Only the lines from the line containing "pink brick H5 level 2 -> pink tile H5 level 2" to the end of the entries should be repeated, exactly as they appear.

..............................

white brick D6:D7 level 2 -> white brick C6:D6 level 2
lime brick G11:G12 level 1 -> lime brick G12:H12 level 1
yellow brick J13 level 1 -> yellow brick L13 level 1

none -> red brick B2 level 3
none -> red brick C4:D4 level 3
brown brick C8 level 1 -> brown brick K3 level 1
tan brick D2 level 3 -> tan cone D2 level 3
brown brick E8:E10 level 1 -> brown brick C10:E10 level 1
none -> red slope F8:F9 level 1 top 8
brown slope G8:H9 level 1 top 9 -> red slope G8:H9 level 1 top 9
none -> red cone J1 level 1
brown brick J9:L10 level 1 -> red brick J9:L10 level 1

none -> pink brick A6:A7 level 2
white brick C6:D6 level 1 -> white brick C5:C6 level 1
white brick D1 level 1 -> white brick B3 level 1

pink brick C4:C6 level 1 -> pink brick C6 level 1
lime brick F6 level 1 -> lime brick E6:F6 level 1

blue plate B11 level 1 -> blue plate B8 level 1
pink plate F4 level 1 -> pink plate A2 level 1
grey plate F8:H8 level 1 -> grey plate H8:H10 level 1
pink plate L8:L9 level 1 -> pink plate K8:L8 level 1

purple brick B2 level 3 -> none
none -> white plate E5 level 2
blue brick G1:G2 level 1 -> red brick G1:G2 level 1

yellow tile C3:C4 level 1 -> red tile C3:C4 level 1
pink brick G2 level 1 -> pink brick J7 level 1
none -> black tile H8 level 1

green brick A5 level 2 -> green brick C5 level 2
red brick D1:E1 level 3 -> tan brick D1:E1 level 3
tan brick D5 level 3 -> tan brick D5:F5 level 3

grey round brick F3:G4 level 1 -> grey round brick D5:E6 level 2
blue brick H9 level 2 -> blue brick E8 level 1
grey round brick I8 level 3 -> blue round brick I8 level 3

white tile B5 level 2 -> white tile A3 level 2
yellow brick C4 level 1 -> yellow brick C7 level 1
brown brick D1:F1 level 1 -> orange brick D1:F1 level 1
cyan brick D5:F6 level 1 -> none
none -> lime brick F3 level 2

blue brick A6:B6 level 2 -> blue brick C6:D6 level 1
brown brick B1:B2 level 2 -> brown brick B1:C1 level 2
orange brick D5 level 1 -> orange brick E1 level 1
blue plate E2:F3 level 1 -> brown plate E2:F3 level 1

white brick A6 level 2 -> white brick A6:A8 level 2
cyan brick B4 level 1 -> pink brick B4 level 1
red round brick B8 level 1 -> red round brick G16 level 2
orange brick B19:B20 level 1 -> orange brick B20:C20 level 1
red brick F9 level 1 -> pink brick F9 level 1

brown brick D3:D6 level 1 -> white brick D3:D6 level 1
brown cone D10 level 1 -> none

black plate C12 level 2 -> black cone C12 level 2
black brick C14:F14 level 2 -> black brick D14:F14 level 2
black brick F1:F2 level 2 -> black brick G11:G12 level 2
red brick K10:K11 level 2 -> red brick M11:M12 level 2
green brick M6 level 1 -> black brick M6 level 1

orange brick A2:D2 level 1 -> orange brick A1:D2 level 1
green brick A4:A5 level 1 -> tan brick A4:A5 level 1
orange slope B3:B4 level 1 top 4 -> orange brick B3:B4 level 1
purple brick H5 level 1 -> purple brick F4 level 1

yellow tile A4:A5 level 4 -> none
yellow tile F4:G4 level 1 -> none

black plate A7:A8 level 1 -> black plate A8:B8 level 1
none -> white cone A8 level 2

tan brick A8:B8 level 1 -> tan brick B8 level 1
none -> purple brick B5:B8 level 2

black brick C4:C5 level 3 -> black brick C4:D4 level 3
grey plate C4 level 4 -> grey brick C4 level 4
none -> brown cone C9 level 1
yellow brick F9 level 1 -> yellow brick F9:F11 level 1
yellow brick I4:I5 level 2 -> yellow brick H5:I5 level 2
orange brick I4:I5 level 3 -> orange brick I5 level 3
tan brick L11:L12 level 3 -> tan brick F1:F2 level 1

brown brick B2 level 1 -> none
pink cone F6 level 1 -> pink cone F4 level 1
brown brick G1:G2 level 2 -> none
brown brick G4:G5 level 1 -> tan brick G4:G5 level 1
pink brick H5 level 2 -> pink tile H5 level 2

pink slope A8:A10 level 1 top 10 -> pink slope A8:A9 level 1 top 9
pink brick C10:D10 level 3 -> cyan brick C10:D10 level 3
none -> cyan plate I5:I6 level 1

..............................

**Response to the exercise**
pink brick H5 level 2 -> pink tile H5 level 2

pink slope A8:A10 level 1 top 10 -> pink slope A8:A9 level 1 top 9
pink brick C10:D10 level 3 -> cyan brick C10:D10 level 3
none -> cyan plate I5:I6 level 1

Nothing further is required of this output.